§ Task to carry out: All that is needed is the line in the material below containing "C109: 15nF (GND, U104/RST) -> 15nF (5V, GND)", plus every line after it, printed exactly.

§ Records provided:
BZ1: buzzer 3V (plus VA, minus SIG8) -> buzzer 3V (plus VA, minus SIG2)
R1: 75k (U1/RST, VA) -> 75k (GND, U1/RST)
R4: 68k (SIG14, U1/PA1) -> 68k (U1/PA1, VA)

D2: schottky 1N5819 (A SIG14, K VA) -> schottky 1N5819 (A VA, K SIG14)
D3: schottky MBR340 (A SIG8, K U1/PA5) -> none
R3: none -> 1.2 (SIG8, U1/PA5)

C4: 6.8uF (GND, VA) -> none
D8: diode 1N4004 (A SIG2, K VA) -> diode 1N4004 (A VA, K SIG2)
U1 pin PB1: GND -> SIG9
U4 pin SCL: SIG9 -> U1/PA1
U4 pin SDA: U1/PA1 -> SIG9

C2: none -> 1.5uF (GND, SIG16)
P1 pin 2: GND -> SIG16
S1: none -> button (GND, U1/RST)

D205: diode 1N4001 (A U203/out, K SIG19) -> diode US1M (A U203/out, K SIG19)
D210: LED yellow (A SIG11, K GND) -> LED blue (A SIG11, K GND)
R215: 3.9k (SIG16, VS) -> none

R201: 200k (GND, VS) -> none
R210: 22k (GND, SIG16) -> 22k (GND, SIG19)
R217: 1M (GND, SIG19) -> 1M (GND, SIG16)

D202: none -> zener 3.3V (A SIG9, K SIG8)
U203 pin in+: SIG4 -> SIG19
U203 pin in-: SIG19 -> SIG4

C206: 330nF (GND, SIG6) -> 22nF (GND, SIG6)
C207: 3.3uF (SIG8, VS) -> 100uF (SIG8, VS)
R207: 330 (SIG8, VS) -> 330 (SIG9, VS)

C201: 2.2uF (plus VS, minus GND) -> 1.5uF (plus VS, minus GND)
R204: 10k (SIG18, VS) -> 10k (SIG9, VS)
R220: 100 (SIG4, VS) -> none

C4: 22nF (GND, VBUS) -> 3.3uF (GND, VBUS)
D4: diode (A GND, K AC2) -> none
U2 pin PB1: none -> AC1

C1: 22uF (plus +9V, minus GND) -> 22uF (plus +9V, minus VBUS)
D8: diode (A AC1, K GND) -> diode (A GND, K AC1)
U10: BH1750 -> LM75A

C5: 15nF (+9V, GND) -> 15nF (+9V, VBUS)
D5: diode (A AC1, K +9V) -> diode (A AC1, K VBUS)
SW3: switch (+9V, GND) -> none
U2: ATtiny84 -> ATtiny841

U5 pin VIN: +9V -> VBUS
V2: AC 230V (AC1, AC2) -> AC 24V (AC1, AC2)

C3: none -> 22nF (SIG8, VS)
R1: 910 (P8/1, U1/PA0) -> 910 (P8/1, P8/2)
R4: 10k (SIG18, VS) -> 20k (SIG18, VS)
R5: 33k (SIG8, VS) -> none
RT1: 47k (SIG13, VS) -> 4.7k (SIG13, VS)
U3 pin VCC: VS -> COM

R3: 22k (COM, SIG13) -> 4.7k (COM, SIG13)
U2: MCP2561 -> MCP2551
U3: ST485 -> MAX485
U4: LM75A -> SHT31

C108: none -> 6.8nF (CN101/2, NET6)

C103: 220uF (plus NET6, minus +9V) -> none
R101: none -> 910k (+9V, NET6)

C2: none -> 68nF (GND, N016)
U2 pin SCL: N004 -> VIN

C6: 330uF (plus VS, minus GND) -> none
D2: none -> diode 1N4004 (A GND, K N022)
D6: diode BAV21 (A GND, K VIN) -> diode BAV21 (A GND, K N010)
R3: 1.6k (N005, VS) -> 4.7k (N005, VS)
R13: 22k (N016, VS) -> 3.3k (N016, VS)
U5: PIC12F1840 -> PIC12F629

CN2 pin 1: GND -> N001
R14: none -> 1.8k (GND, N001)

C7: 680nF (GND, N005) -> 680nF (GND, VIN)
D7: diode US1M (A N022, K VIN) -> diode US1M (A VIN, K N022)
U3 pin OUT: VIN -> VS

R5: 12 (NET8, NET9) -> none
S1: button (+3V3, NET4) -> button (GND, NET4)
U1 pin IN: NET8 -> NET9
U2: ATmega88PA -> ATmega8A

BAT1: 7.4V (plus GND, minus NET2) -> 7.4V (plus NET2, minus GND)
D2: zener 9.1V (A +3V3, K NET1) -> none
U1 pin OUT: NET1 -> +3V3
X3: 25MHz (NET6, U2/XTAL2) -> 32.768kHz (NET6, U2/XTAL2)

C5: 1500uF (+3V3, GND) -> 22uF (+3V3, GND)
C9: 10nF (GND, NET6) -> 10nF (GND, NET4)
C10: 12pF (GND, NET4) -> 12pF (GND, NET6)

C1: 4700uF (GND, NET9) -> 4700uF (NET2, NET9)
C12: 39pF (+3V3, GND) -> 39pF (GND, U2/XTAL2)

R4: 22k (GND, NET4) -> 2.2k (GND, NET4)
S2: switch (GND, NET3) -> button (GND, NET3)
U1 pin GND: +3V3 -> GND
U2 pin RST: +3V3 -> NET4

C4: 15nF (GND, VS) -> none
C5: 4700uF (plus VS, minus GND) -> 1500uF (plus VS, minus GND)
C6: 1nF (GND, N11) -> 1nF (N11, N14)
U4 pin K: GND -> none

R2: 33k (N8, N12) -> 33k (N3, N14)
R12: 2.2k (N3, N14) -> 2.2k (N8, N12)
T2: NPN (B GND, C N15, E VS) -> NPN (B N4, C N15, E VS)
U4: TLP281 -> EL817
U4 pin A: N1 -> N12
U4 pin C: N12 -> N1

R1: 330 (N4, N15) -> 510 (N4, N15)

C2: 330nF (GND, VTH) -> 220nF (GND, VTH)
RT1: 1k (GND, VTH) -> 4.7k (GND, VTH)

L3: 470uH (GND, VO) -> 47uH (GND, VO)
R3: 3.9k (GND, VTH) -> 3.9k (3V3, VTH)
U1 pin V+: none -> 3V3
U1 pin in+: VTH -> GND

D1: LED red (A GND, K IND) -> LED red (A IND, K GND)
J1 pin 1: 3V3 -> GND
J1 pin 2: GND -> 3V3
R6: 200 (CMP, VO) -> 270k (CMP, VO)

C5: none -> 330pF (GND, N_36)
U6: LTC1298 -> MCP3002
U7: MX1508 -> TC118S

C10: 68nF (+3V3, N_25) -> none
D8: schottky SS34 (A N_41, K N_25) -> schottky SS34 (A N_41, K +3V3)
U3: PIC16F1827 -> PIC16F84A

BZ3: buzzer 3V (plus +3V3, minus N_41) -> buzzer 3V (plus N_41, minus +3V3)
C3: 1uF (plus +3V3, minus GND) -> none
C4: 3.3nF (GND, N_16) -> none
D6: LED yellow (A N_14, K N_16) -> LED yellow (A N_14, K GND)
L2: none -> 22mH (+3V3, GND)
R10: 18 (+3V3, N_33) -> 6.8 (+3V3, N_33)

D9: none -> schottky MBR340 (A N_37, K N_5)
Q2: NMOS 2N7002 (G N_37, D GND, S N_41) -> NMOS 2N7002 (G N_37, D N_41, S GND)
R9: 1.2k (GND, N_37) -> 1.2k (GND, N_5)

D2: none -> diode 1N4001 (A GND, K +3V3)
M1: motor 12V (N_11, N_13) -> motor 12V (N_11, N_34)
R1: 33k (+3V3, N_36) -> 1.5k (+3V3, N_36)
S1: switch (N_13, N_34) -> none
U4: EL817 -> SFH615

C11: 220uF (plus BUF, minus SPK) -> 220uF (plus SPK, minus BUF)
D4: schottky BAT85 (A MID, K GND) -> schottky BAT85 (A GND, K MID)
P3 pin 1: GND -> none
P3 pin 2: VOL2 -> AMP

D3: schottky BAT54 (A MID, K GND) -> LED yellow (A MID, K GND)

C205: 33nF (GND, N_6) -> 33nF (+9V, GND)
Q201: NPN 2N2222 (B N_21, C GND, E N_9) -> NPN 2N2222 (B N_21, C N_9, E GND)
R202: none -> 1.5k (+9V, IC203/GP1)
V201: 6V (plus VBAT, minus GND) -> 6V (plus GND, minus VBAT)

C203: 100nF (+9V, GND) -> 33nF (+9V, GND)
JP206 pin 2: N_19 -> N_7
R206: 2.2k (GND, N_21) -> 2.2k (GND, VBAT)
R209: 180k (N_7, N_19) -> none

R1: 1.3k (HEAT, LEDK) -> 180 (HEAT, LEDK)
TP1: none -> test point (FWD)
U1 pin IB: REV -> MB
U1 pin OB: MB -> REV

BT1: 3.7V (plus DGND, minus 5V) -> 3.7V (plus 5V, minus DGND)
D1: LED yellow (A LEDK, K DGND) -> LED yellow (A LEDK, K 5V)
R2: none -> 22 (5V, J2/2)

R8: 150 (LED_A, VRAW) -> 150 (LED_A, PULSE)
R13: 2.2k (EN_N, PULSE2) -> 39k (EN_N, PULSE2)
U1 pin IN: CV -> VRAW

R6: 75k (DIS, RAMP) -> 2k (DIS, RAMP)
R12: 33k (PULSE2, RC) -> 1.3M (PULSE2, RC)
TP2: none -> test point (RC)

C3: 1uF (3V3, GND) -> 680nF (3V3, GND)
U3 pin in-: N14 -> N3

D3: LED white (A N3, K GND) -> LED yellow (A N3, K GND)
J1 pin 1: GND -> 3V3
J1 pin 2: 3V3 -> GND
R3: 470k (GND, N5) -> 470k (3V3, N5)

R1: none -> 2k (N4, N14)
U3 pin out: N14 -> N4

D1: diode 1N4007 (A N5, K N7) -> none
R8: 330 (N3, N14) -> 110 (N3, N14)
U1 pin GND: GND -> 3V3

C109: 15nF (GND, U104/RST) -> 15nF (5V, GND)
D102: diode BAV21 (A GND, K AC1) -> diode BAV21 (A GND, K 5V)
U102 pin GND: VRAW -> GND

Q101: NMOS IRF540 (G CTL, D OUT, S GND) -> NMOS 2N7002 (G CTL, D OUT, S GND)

§ Finished task:
C109: 15nF (GND, U104/RST) -> 15nF (5V, GND)
D102: diode BAV21 (A GND, K AC1) -> diode BAV21 (A GND, K 5V)
U102 pin GND: VRAW -> GND

Q101: NMOS IRF540 (G CTL, D OUT, S GND) -> NMOS 2N7002 (G CTL, D OUT, S GND)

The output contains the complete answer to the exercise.